• **DATASET SECTION**:
———
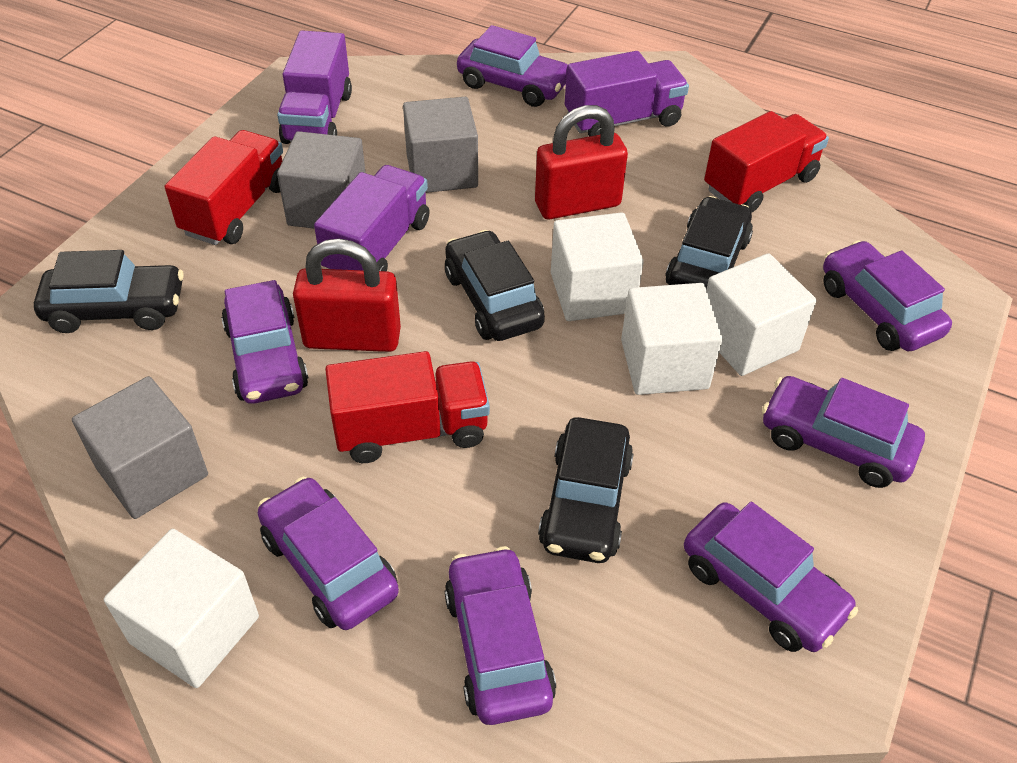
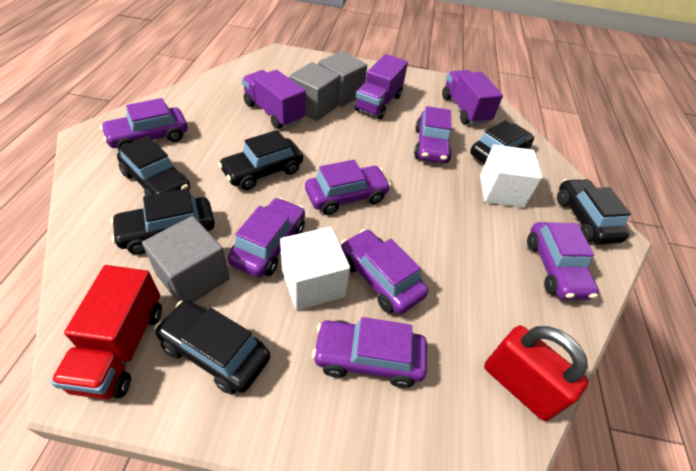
black car: 4 -> 6
red padlock: 2 -> 1
red truck: 3 -> 1
white cube: 4 -> 2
———
• **TASK DIRECTIONS**:
Transcribe all of the listing precisely. The images stay out of it.

• **ANSWER BELOW**:
black car: 4 -> 6
red padlock: 2 -> 1
red truck: 3 -> 1
white cube: 4 -> 2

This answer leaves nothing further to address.